*AIM:* Type every record exactly as it appears.

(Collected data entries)
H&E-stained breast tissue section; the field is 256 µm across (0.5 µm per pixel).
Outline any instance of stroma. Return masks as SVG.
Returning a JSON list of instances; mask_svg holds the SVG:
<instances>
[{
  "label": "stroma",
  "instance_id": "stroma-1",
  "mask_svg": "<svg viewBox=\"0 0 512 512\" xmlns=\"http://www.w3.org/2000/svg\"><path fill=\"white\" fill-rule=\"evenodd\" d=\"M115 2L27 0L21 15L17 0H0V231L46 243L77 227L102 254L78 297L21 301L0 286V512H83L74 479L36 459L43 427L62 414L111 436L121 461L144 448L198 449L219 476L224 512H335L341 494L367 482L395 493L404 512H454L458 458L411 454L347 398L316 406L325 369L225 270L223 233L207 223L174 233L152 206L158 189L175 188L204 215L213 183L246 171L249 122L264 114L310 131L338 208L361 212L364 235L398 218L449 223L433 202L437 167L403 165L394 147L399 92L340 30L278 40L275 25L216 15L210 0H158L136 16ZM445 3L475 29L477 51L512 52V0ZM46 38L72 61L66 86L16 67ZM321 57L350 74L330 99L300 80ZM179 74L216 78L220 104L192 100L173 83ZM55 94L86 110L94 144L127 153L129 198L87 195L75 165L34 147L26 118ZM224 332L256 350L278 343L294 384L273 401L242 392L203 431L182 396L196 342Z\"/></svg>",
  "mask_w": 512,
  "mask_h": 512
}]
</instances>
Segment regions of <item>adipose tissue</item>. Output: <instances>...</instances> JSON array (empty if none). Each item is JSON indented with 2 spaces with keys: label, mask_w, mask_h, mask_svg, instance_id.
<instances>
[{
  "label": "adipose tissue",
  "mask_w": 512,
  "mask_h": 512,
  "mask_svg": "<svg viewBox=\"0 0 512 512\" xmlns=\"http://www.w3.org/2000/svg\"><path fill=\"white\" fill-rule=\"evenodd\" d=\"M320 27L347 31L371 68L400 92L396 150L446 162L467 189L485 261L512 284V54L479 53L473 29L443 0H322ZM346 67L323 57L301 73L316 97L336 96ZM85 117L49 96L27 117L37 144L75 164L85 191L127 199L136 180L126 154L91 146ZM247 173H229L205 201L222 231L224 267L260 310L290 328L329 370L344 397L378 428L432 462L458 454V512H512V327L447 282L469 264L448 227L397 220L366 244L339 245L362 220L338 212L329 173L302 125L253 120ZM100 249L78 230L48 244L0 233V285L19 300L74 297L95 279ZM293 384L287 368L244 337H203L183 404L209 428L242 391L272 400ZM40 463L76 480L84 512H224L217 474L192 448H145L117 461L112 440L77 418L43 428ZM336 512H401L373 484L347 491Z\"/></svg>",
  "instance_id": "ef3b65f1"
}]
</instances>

*RESULT FOR THIS TASK:*
H&E-stained breast tissue section; the field is 256 µm across (0.5 µm per pixel).
Outline any instance of stroma. Return masks as SVG.
Returning a JSON list of instances; mask_svg holds the SVG:
<instances>
[{
  "label": "stroma",
  "instance_id": "stroma-1",
  "mask_svg": "<svg viewBox=\"0 0 512 512\" xmlns=\"http://www.w3.org/2000/svg\"><path fill=\"white\" fill-rule=\"evenodd\" d=\"M115 2L27 0L21 15L17 0H0V231L46 243L77 227L102 254L78 297L21 301L0 286V512H83L74 479L36 459L43 427L62 414L111 436L121 461L144 448L198 449L219 476L224 512H335L341 494L367 482L395 493L404 512H454L458 458L411 454L347 398L316 406L325 369L225 270L223 233L207 223L174 233L152 206L158 189L175 188L204 215L213 183L246 171L249 122L264 114L310 131L338 208L361 212L364 235L398 218L449 223L433 202L437 167L403 165L394 147L399 92L340 30L278 40L275 25L216 15L210 0H158L136 16ZM445 3L475 29L477 51L512 52V0ZM46 38L72 61L66 86L16 67ZM321 57L350 74L330 99L300 80ZM179 74L216 78L220 104L192 100L173 83ZM55 94L86 110L94 144L127 153L129 198L87 195L75 165L34 147L26 118ZM224 332L256 350L278 343L294 384L273 401L242 392L203 431L182 396L196 342Z\"/></svg>",
  "mask_w": 512,
  "mask_h": 512
}]
</instances>
Segment regions of <item>adipose tissue</item>. Output: <instances>...</instances> JSON array (empty if none). Each item is JSON indented with 2 spaces with keys: label, mask_w, mask_h, mask_svg, instance_id.
<instances>
[{
  "label": "adipose tissue",
  "mask_w": 512,
  "mask_h": 512,
  "mask_svg": "<svg viewBox=\"0 0 512 512\" xmlns=\"http://www.w3.org/2000/svg\"><path fill=\"white\" fill-rule=\"evenodd\" d=\"M320 27L347 31L371 68L400 92L396 150L446 162L467 189L485 261L512 284V54L479 53L473 29L443 0H322ZM346 67L323 57L301 73L316 97L336 96ZM85 117L49 96L27 117L37 144L75 164L85 191L127 199L136 180L126 154L91 146ZM247 173H229L205 201L222 231L224 267L260 310L290 328L329 370L344 397L378 428L432 462L458 454V512H512V327L447 282L469 264L448 227L397 220L366 244L339 245L362 220L338 212L329 173L302 125L253 120ZM100 249L78 230L48 244L0 233V285L19 300L74 297L95 279ZM293 384L287 368L244 337H203L183 404L209 428L242 391L272 400ZM40 463L76 480L84 512H224L217 474L192 448H145L117 461L112 440L77 418L43 428ZM336 512H401L373 484L347 491Z\"/></svg>",
  "instance_id": "ef3b65f1"
}]
</instances>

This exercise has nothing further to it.